Segment Start: Data provided

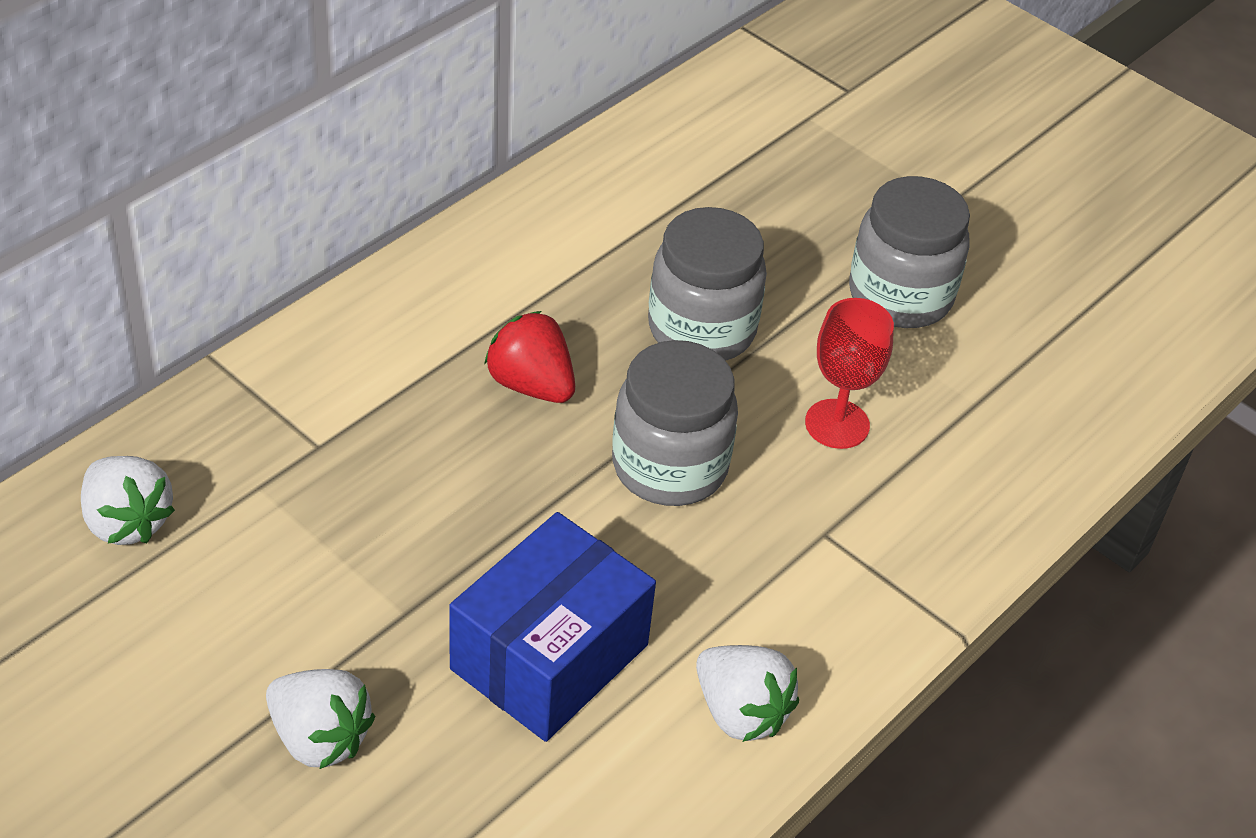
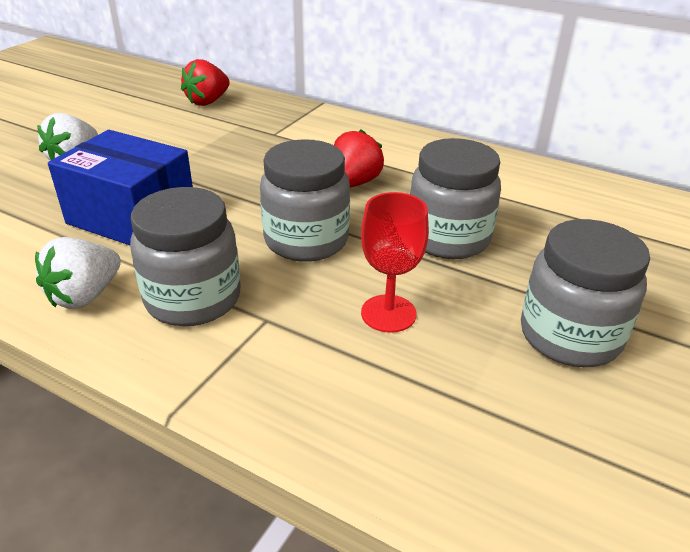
camera: 80 degrees right, 10 degrees down
(127, 521) = (207, 101): white strawberry -> red strawberry
(772, 598) = (193, 299): none -> grey jar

Segment End: Data provided

Task requirements — Leave out the pictures and give the rest of the material again, unaltered.

Response area —
camera: 80 degrees right, 10 degrees down
(127, 521) = (207, 101): white strawberry -> red strawberry
(772, 598) = (193, 299): none -> grey jar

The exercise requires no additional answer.